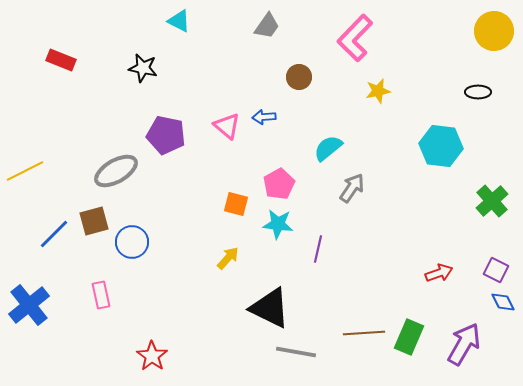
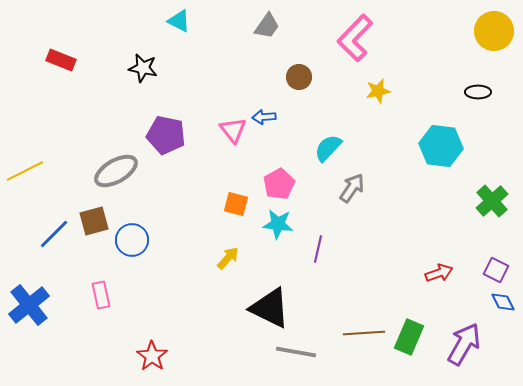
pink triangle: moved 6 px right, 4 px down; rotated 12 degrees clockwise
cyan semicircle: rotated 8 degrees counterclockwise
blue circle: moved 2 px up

--

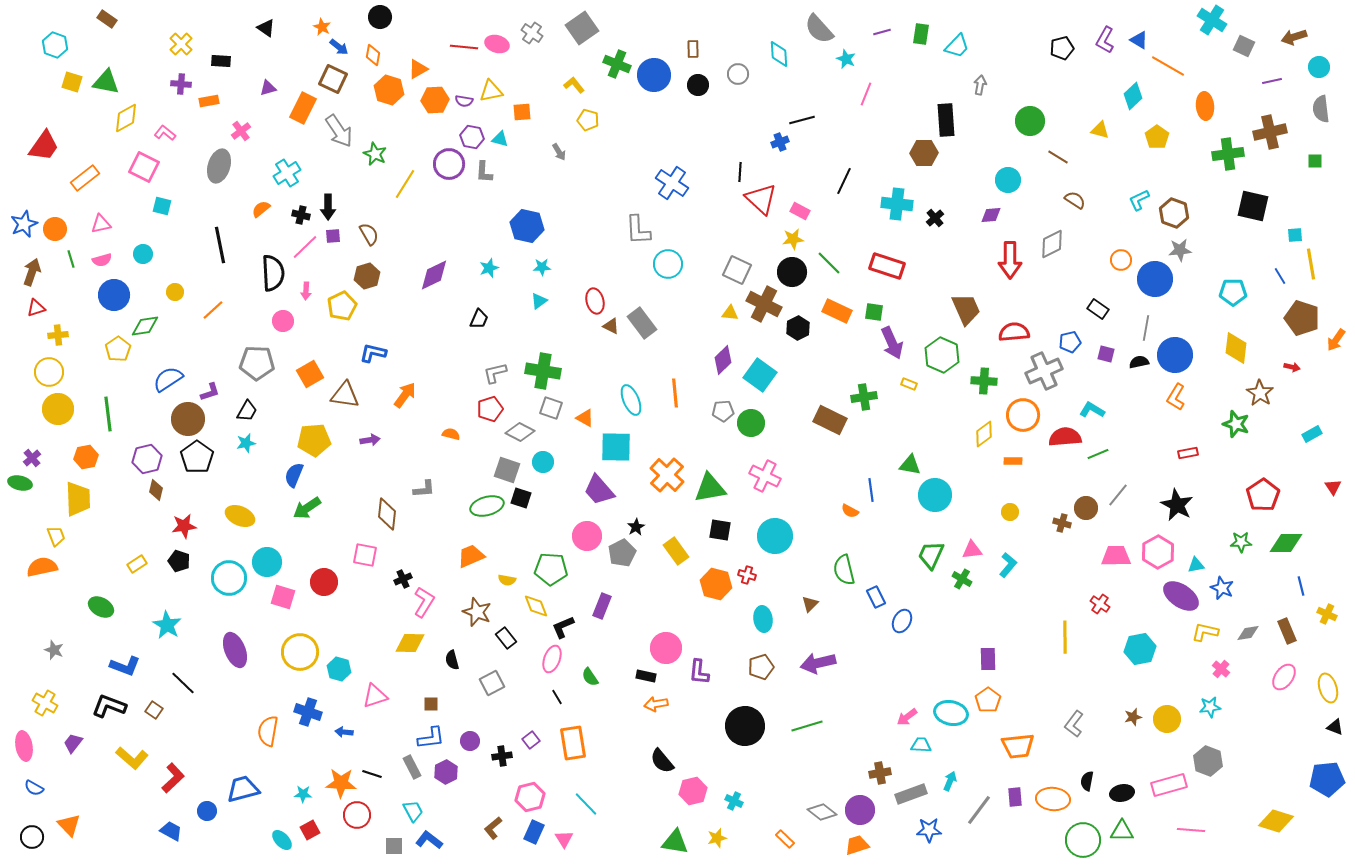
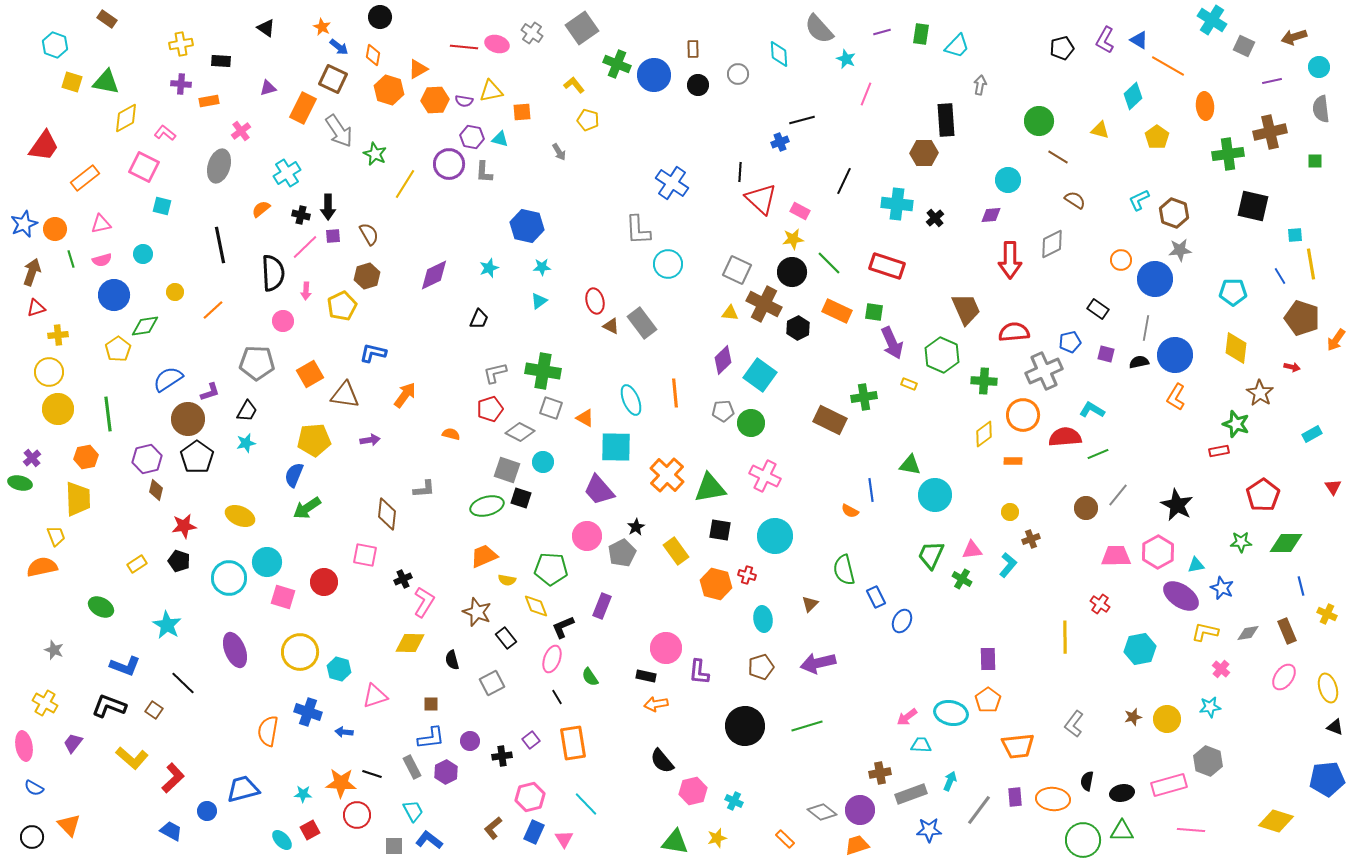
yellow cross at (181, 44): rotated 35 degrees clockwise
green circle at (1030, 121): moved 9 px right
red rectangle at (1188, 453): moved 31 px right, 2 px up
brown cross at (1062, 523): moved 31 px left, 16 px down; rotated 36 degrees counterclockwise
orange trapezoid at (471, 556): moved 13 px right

WHAT NEEDS TO BE DONE:
Everything above from the line containing "pink triangle: moved" through the line containing "blue circle: moved 2 px up" must be copied exactly. Nothing outside that range belongs in the answer.

OUTPUT BELOW:
pink triangle: moved 6 px right, 4 px down; rotated 12 degrees clockwise
cyan semicircle: rotated 8 degrees counterclockwise
blue circle: moved 2 px up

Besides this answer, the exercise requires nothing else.